INSTRUCTION ->
Reproduce the data word for word, starting with the line that contains "purple ellipse: rotated 30 degrees clockwise" and going on through the last line of the data. Leave the pictures out of your answer.

SUPPLIED MATERIAL ->
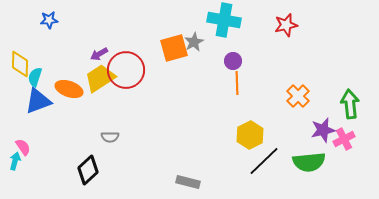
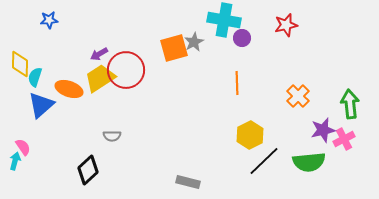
purple circle: moved 9 px right, 23 px up
blue triangle: moved 3 px right, 4 px down; rotated 20 degrees counterclockwise
gray semicircle: moved 2 px right, 1 px up
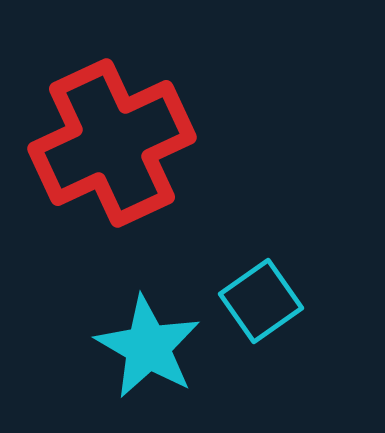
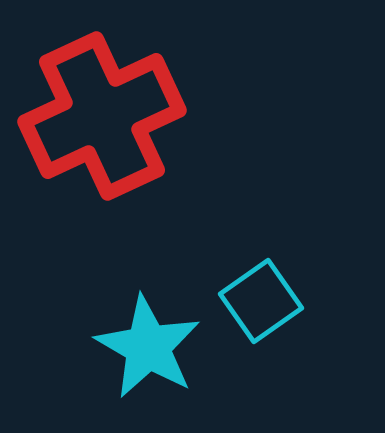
red cross: moved 10 px left, 27 px up
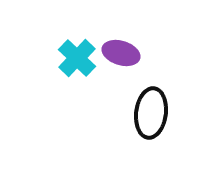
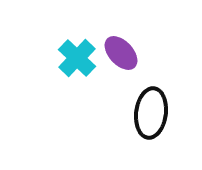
purple ellipse: rotated 30 degrees clockwise
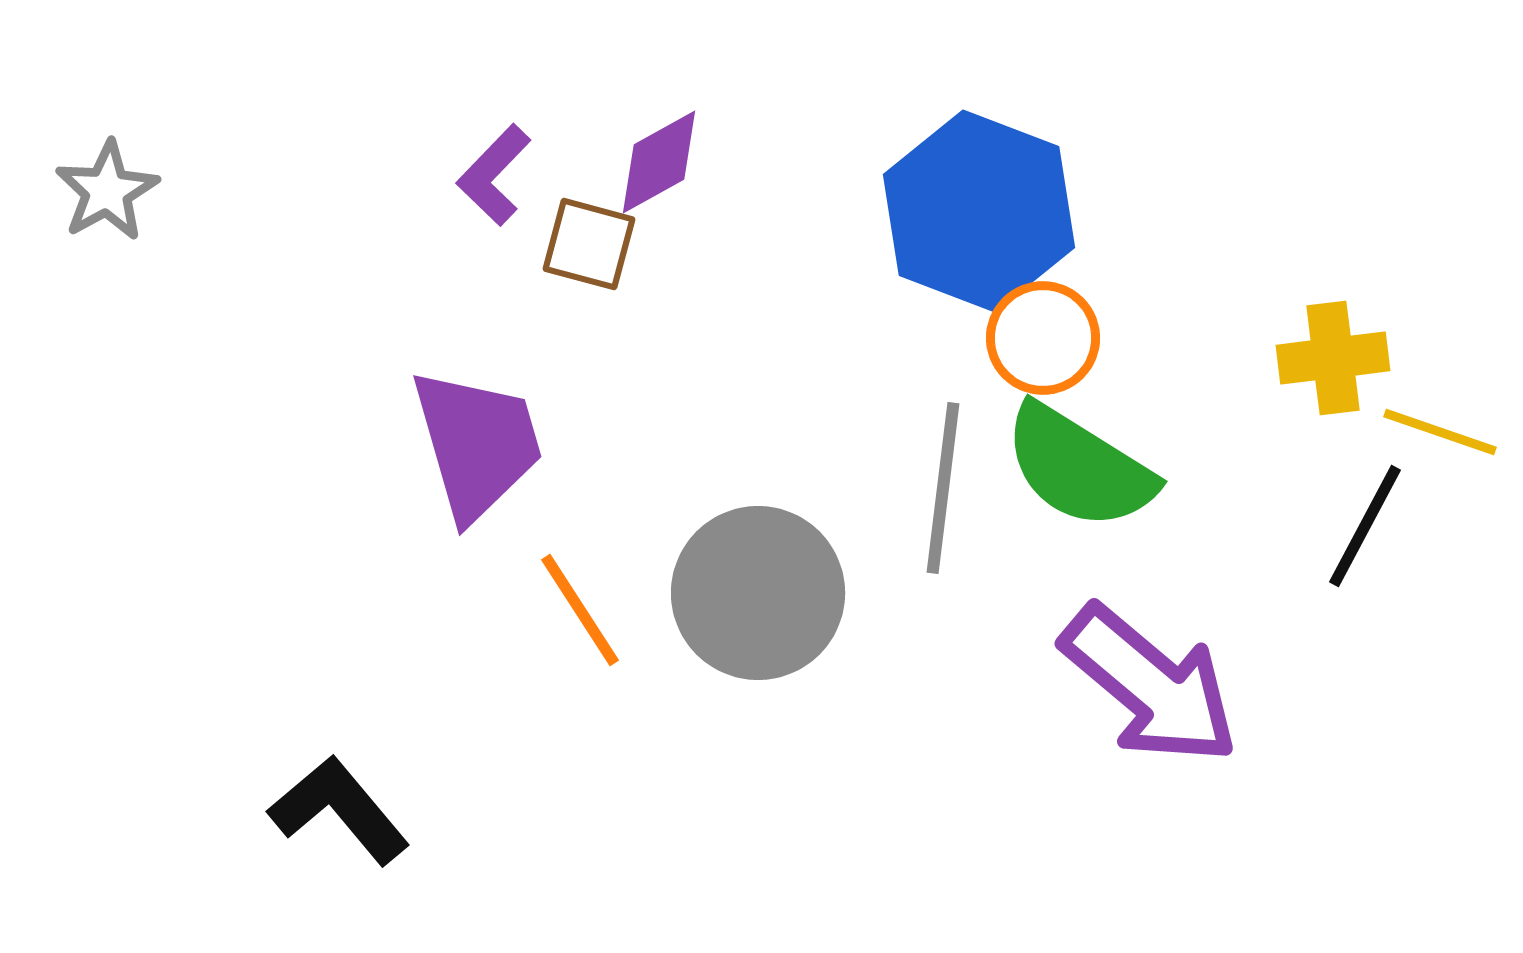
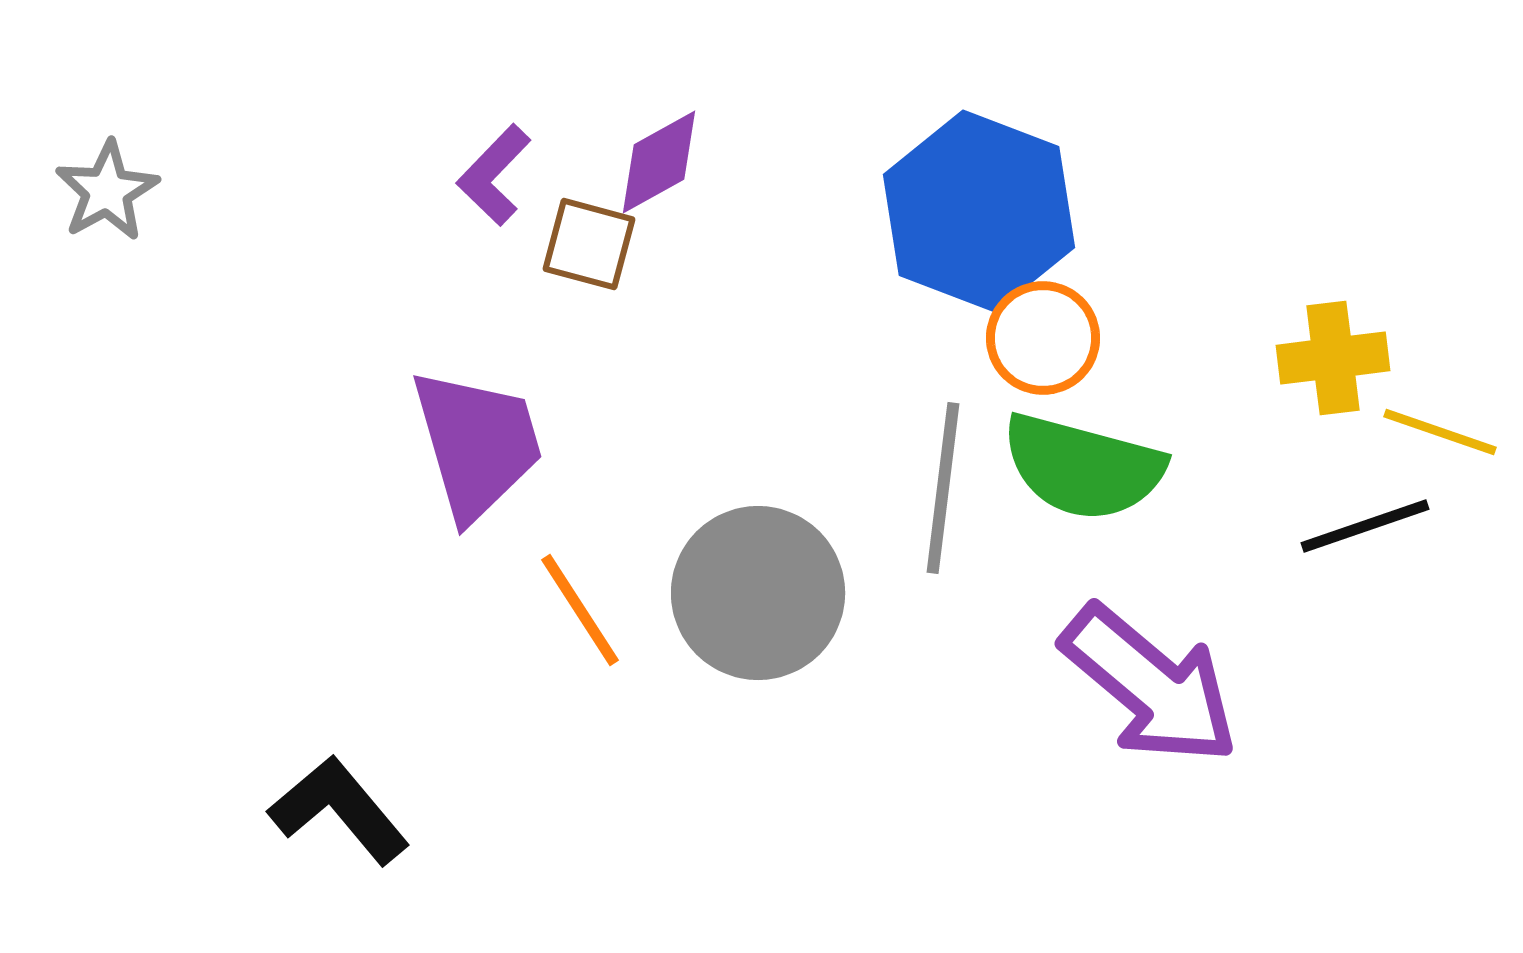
green semicircle: moved 4 px right; rotated 17 degrees counterclockwise
black line: rotated 43 degrees clockwise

REPLY TO THE TASK ->
purple ellipse: rotated 30 degrees clockwise
green semicircle: moved 4 px right; rotated 17 degrees counterclockwise
black line: rotated 43 degrees clockwise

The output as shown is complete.